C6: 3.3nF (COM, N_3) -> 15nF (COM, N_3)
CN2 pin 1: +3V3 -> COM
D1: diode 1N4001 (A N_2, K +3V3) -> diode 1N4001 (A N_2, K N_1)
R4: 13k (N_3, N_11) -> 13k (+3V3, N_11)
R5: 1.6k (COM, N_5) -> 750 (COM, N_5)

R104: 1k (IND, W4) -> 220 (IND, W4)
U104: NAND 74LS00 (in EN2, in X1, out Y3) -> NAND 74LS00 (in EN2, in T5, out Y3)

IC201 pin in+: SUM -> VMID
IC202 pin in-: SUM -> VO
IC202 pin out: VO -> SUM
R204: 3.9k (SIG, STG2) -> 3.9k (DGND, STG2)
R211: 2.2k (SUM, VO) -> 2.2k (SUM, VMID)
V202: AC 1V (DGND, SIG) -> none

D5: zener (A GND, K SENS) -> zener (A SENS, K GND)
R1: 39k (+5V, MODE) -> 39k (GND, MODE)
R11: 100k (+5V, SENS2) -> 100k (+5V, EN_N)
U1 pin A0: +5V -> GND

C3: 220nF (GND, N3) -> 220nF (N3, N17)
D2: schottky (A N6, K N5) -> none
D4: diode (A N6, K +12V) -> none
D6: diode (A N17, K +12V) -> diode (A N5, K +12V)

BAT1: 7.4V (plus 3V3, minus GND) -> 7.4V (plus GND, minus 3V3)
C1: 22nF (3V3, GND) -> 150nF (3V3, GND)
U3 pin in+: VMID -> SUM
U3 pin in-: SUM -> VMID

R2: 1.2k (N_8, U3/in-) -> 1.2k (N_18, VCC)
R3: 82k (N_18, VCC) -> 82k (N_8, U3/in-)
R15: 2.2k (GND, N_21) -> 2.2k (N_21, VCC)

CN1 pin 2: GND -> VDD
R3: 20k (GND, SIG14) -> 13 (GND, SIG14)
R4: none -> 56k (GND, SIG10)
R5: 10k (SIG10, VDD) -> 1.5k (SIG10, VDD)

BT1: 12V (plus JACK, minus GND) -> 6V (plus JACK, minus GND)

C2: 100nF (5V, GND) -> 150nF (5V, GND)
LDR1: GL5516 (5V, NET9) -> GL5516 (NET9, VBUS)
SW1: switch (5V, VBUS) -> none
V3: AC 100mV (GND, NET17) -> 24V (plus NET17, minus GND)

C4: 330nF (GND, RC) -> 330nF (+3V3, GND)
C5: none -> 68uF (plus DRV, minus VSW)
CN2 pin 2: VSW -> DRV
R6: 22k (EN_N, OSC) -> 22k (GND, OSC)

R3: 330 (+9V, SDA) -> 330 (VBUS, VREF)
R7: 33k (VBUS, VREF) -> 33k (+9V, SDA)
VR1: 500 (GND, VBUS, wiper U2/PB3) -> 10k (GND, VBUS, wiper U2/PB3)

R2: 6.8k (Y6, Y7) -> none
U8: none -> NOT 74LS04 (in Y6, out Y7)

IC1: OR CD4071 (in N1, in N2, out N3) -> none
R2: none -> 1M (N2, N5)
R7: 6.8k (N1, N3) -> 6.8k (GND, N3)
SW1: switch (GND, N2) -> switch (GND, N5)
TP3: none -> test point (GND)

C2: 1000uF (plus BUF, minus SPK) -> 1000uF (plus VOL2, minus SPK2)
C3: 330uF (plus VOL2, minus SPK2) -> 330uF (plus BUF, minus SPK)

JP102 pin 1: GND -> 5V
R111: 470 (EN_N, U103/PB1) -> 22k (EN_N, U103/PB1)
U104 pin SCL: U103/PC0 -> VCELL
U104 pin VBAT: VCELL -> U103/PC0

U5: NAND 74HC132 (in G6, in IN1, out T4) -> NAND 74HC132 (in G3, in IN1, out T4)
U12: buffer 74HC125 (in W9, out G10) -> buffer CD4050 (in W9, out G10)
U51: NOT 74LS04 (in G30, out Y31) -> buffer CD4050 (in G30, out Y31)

::::

REQUIRED ACTION: Transcription of the listing must be exact and complete.

SOLUTION:
C6: 3.3nF (COM, N_3) -> 15nF (COM, N_3)
CN2 pin 1: +3V3 -> COM
D1: diode 1N4001 (A N_2, K +3V3) -> diode 1N4001 (A N_2, K N_1)
R4: 13k (N_3, N_11) -> 13k (+3V3, N_11)
R5: 1.6k (COM, N_5) -> 750 (COM, N_5)

R104: 1k (IND, W4) -> 220 (IND, W4)
U104: NAND 74LS00 (in EN2, in X1, out Y3) -> NAND 74LS00 (in EN2, in T5, out Y3)

IC201 pin in+: SUM -> VMID
IC202 pin in-: SUM -> VO
IC202 pin out: VO -> SUM
R204: 3.9k (SIG, STG2) -> 3.9k (DGND, STG2)
R211: 2.2k (SUM, VO) -> 2.2k (SUM, VMID)
V202: AC 1V (DGND, SIG) -> none

D5: zener (A GND, K SENS) -> zener (A SENS, K GND)
R1: 39k (+5V, MODE) -> 39k (GND, MODE)
R11: 100k (+5V, SENS2) -> 100k (+5V, EN_N)
U1 pin A0: +5V -> GND

C3: 220nF (GND, N3) -> 220nF (N3, N17)
D2: schottky (A N6, K N5) -> none
D4: diode (A N6, K +12V) -> none
D6: diode (A N17, K +12V) -> diode (A N5, K +12V)

BAT1: 7.4V (plus 3V3, minus GND) -> 7.4V (plus GND, minus 3V3)
C1: 22nF (3V3, GND) -> 150nF (3V3, GND)
U3 pin in+: VMID -> SUM
U3 pin in-: SUM -> VMID

R2: 1.2k (N_8, U3/in-) -> 1.2k (N_18, VCC)
R3: 82k (N_18, VCC) -> 82k (N_8, U3/in-)
R15: 2.2k (GND, N_21) -> 2.2k (N_21, VCC)

CN1 pin 2: GND -> VDD
R3: 20k (GND, SIG14) -> 13 (GND, SIG14)
R4: none -> 56k (GND, SIG10)
R5: 10k (SIG10, VDD) -> 1.5k (SIG10, VDD)

BT1: 12V (plus JACK, minus GND) -> 6V (plus JACK, minus GND)

C2: 100nF (5V, GND) -> 150nF (5V, GND)
LDR1: GL5516 (5V, NET9) -> GL5516 (NET9, VBUS)
SW1: switch (5V, VBUS) -> none
V3: AC 100mV (GND, NET17) -> 24V (plus NET17, minus GND)

C4: 330nF (GND, RC) -> 330nF (+3V3, GND)
C5: none -> 68uF (plus DRV, minus VSW)
CN2 pin 2: VSW -> DRV
R6: 22k (EN_N, OSC) -> 22k (GND, OSC)

R3: 330 (+9V, SDA) -> 330 (VBUS, VREF)
R7: 33k (VBUS, VREF) -> 33k (+9V, SDA)
VR1: 500 (GND, VBUS, wiper U2/PB3) -> 10k (GND, VBUS, wiper U2/PB3)

R2: 6.8k (Y6, Y7) -> none
U8: none -> NOT 74LS04 (in Y6, out Y7)

IC1: OR CD4071 (in N1, in N2, out N3) -> none
R2: none -> 1M (N2, N5)
R7: 6.8k (N1, N3) -> 6.8k (GND, N3)
SW1: switch (GND, N2) -> switch (GND, N5)
TP3: none -> test point (GND)

C2: 1000uF (plus BUF, minus SPK) -> 1000uF (plus VOL2, minus SPK2)
C3: 330uF (plus VOL2, minus SPK2) -> 330uF (plus BUF, minus SPK)

JP102 pin 1: GND -> 5V
R111: 470 (EN_N, U103/PB1) -> 22k (EN_N, U103/PB1)
U104 pin SCL: U103/PC0 -> VCELL
U104 pin VBAT: VCELL -> U103/PC0

U5: NAND 74HC132 (in G6, in IN1, out T4) -> NAND 74HC132 (in G3, in IN1, out T4)
U12: buffer 74HC125 (in W9, out G10) -> buffer CD4050 (in W9, out G10)
U51: NOT 74LS04 (in G30, out Y31) -> buffer CD4050 (in G30, out Y31)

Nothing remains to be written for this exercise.